Excerpted records:

* * * * * * *

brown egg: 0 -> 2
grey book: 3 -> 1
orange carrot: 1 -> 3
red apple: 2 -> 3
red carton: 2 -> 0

* * * * * * *

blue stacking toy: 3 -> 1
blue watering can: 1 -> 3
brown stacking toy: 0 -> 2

* * * * * * *

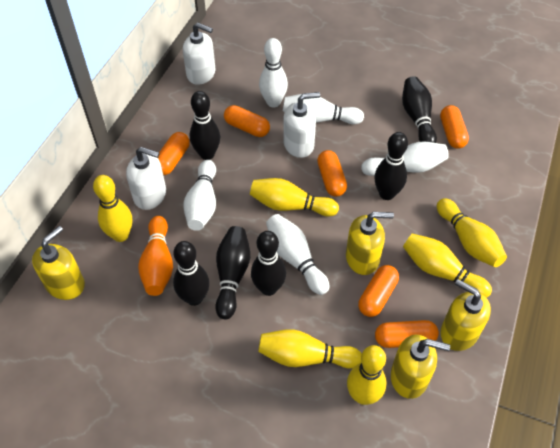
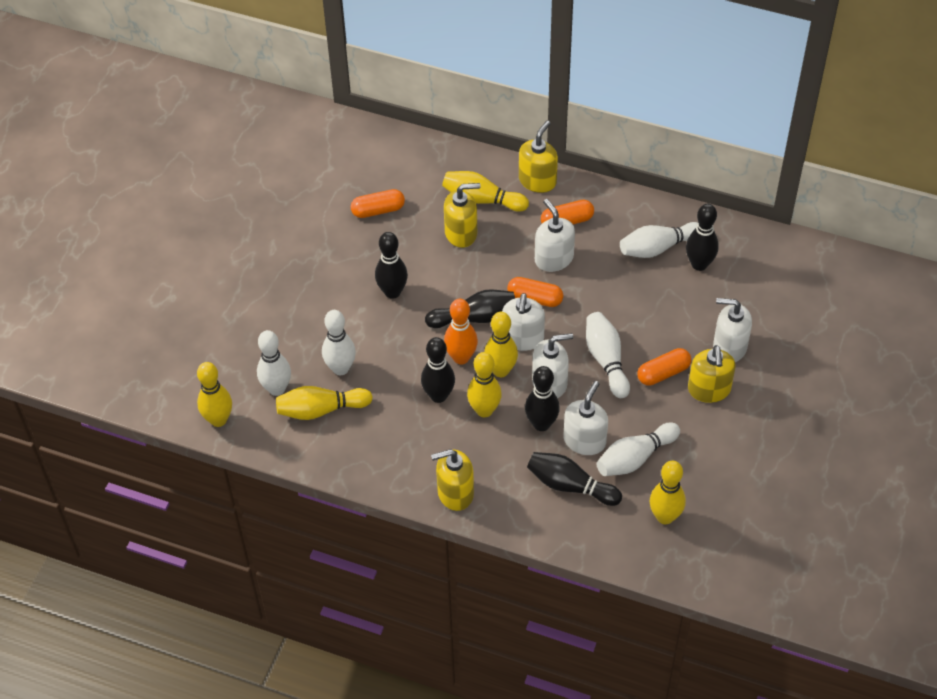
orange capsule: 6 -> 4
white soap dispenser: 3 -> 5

* * * * * * *

What is expected:
Find the number of lines in the entries above that hold the string "stacking", and write only that number.

Answer for this exercise:
2